Action item
Without the pictures, give every record again exactly.

===== Data records

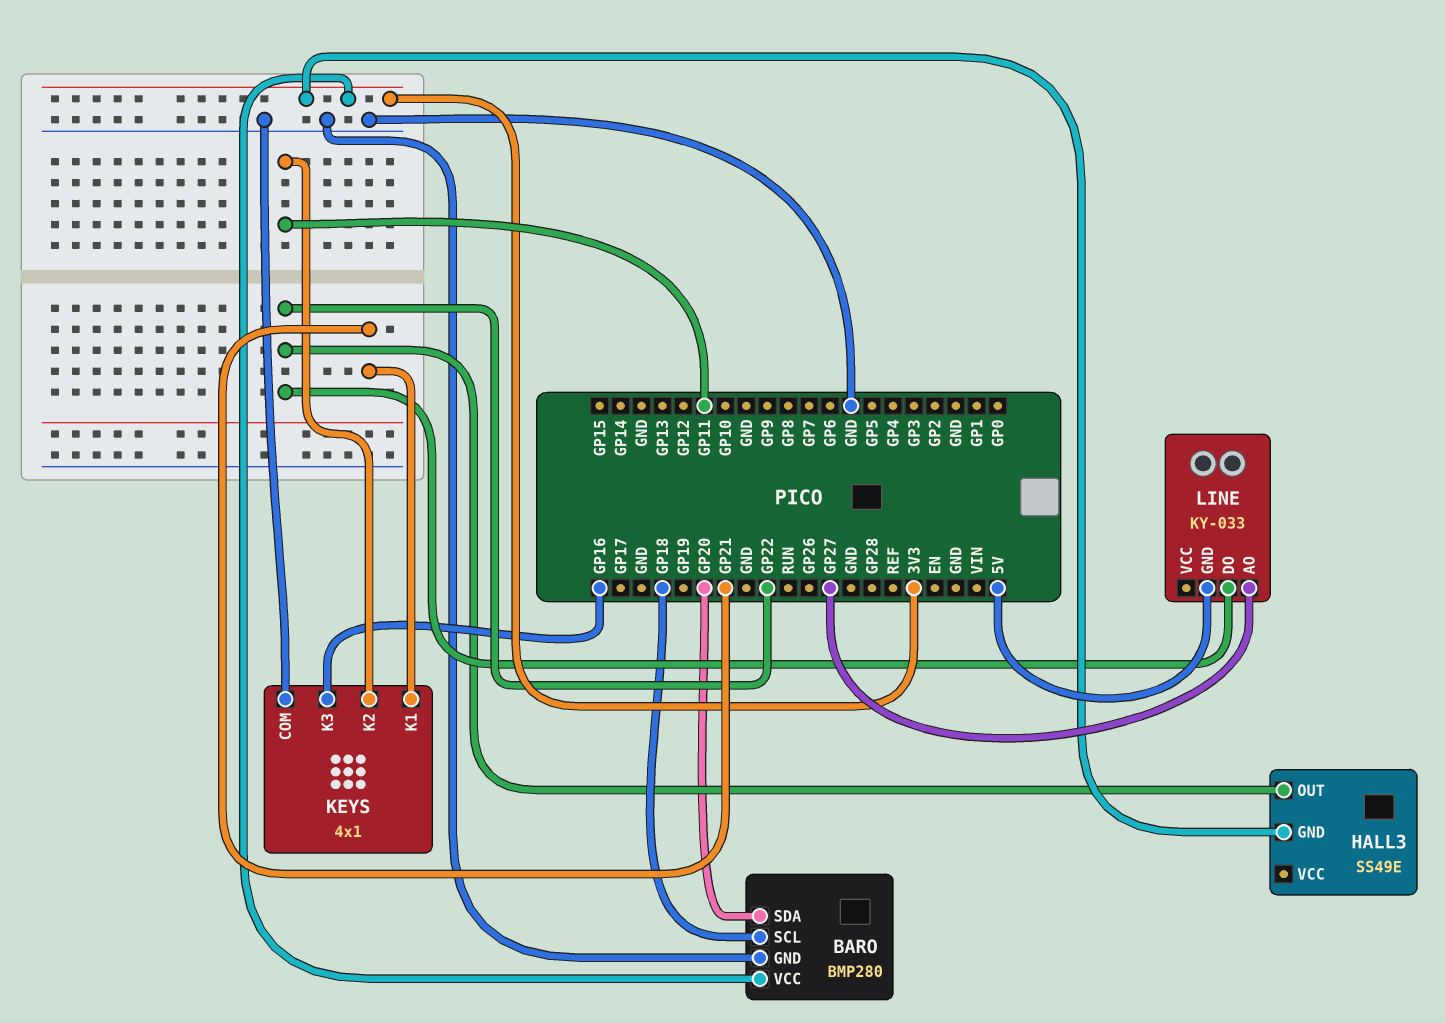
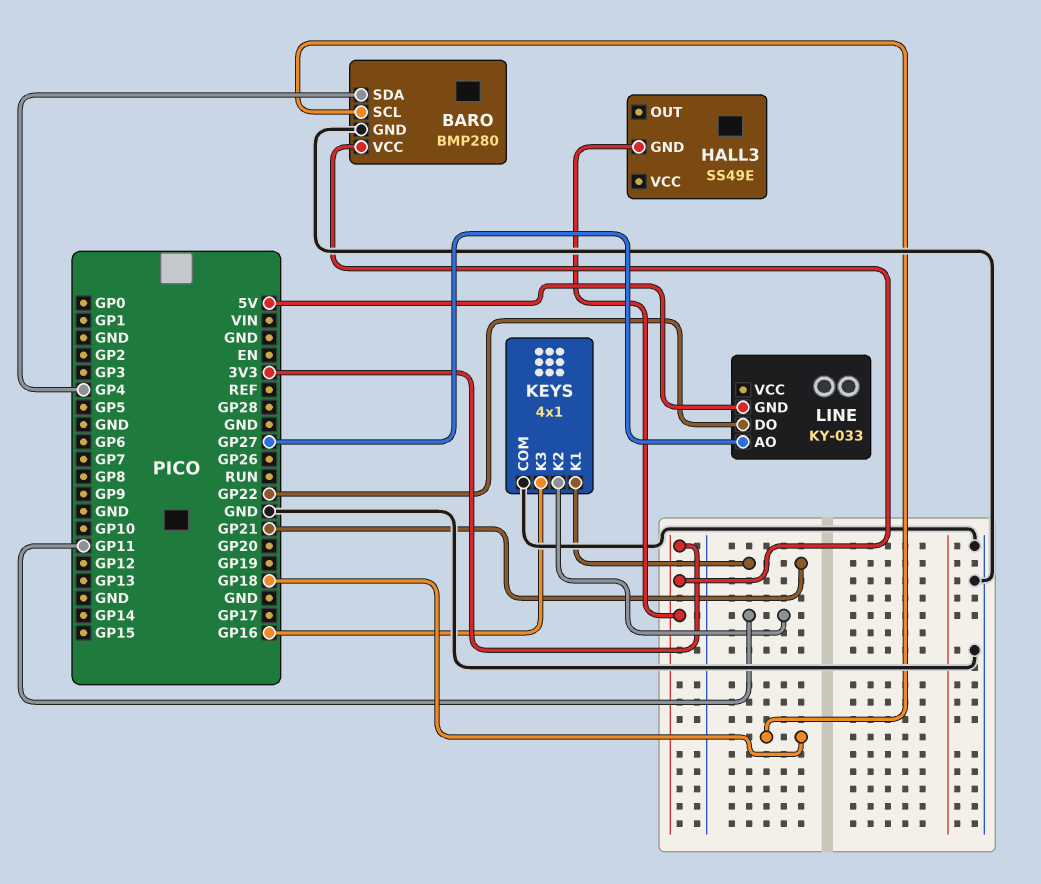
BARO pin SDA: GP20 -> GP4
HALL3 pin OUT: GP22 -> none

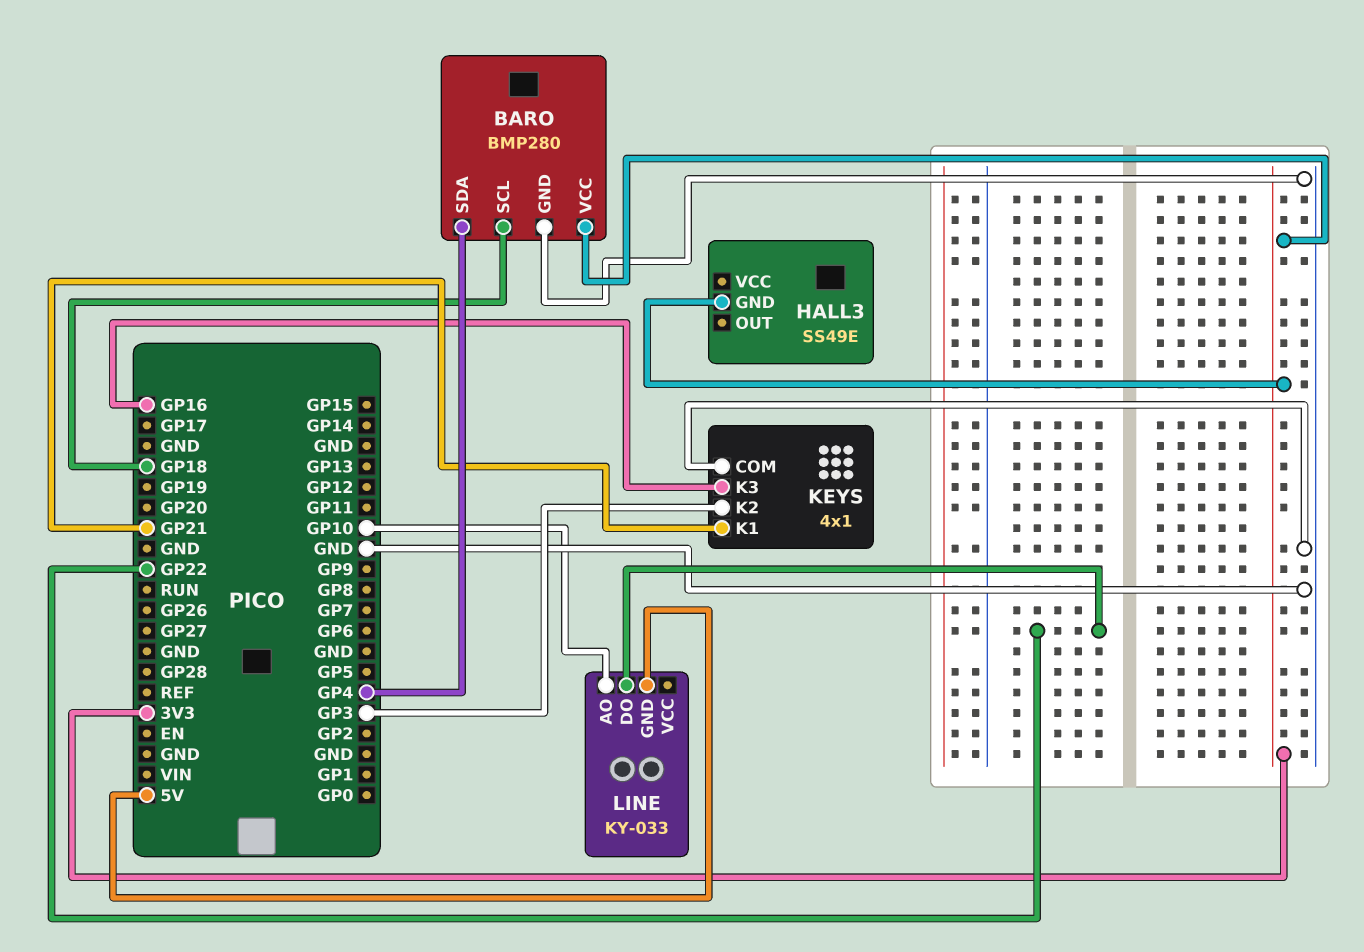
KEYS pin K2: GP11 -> GP3
LINE pin AO: GP27 -> GP10

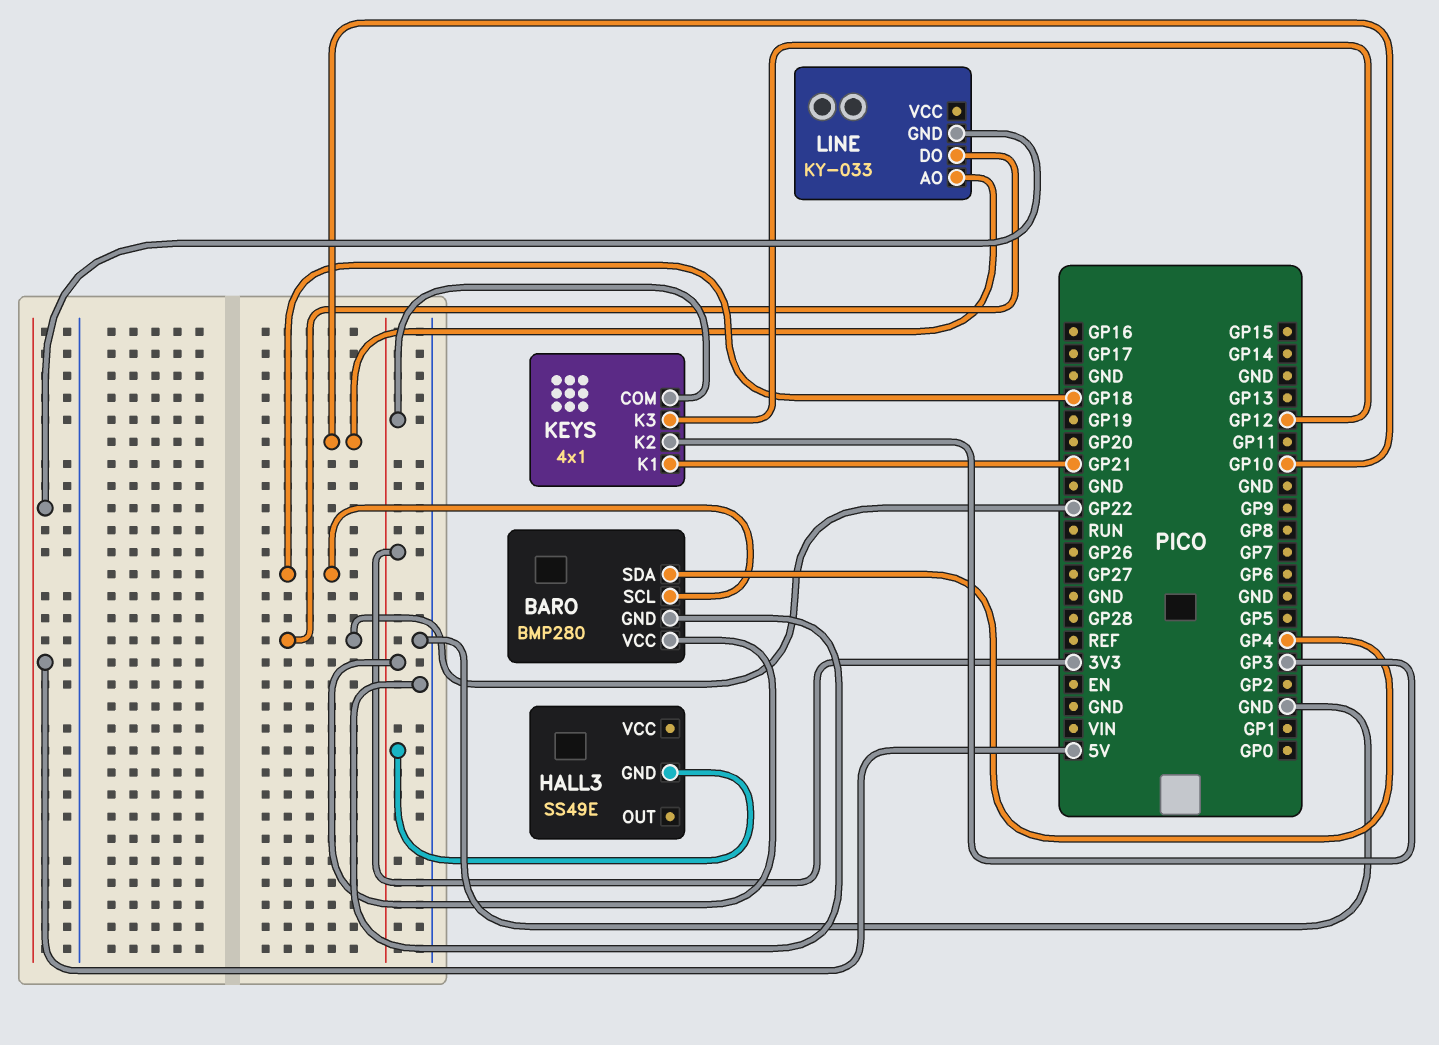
KEYS pin COM: GND -> 3V3
KEYS pin K3: GP16 -> GP12

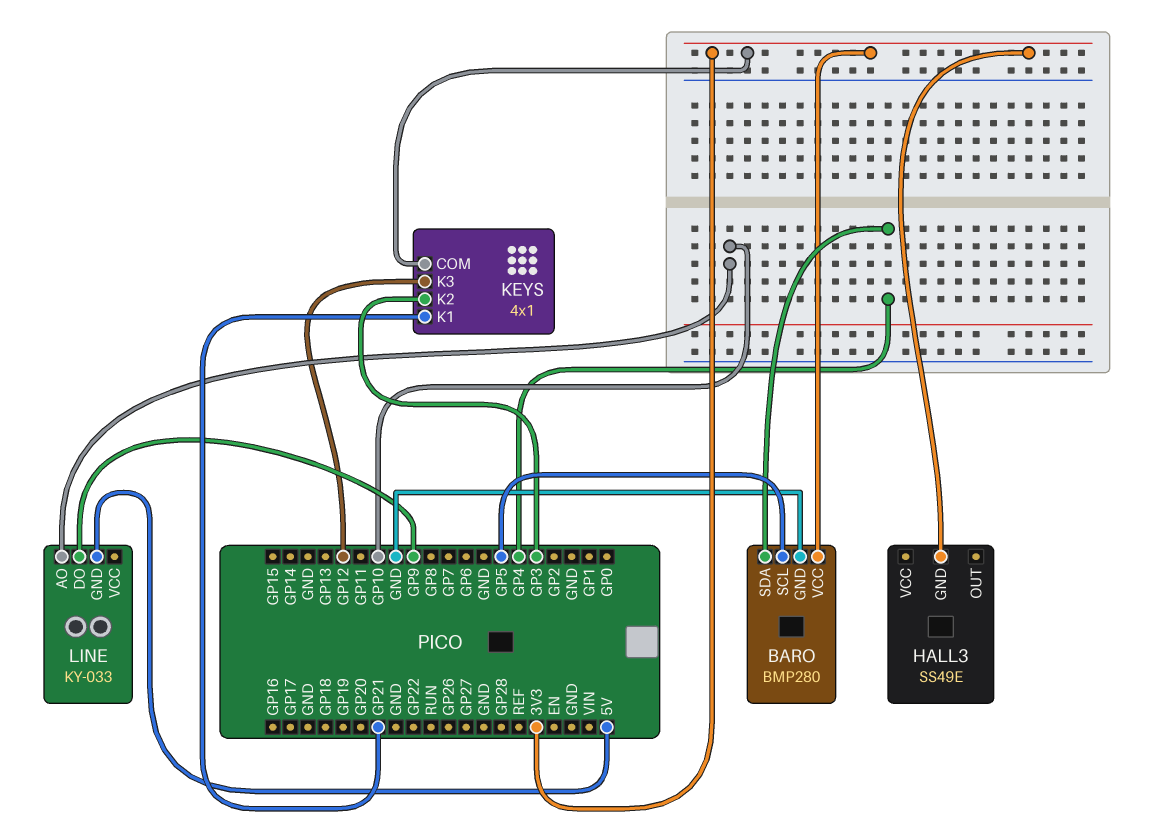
BARO pin SCL: GP18 -> GP5
LINE pin DO: GP22 -> GP9

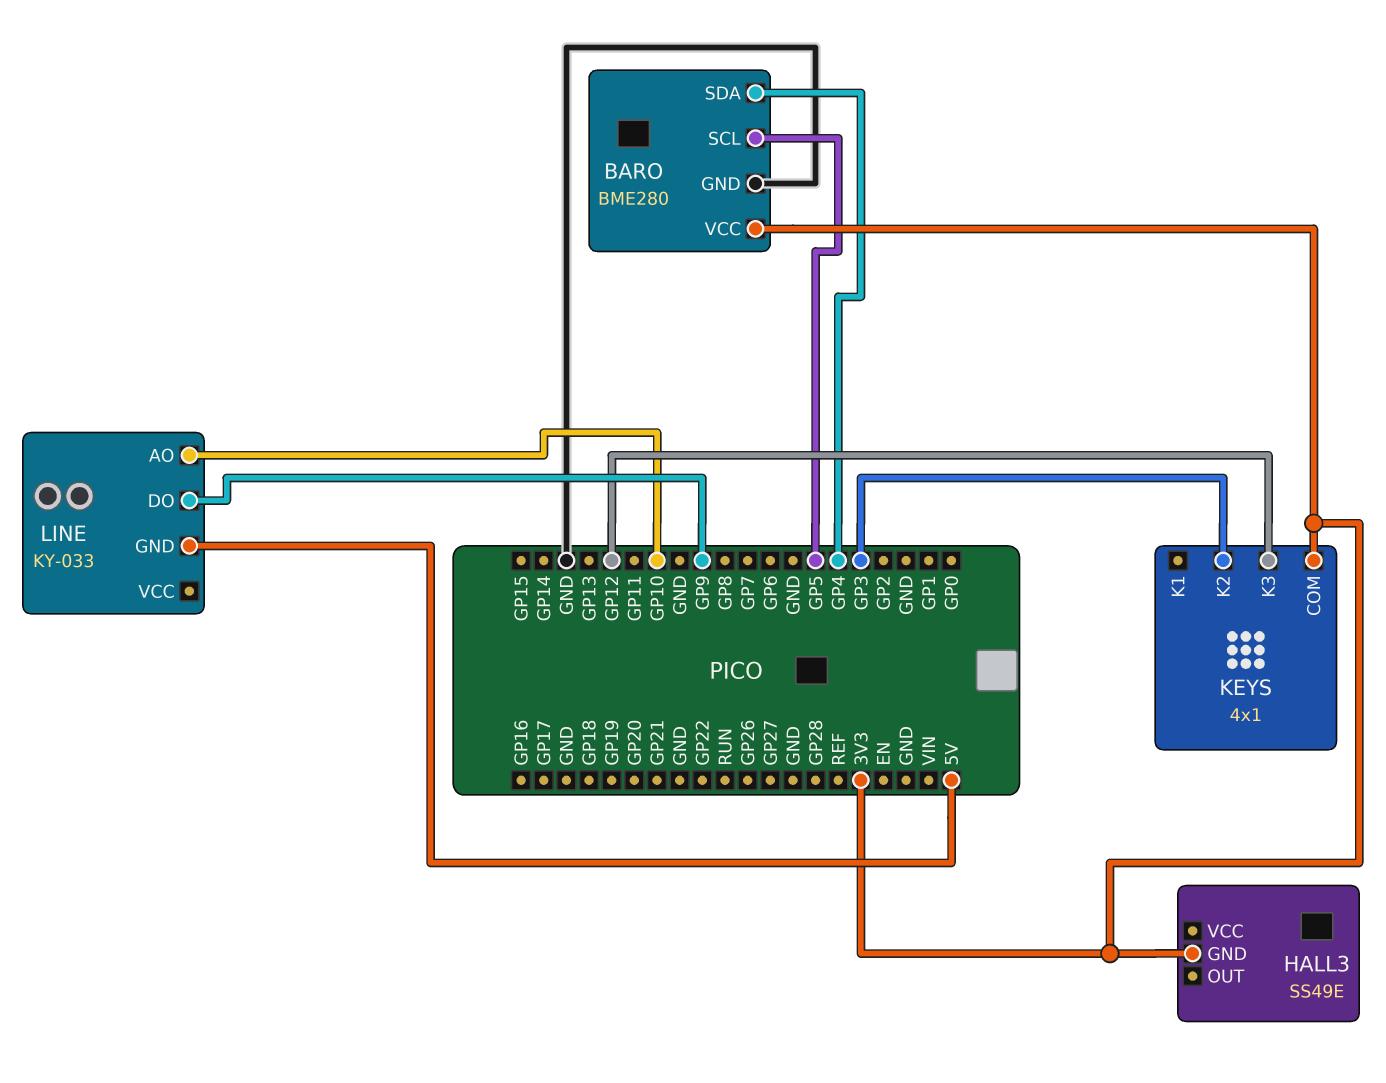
BARO: BMP280 -> BME280
KEYS pin K1: GP21 -> none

==========

Output
BARO pin SDA: GP20 -> GP4
HALL3 pin OUT: GP22 -> none

KEYS pin K2: GP11 -> GP3
LINE pin AO: GP27 -> GP10

KEYS pin COM: GND -> 3V3
KEYS pin K3: GP16 -> GP12

BARO pin SCL: GP18 -> GP5
LINE pin DO: GP22 -> GP9

BARO: BMP280 -> BME280
KEYS pin K1: GP21 -> none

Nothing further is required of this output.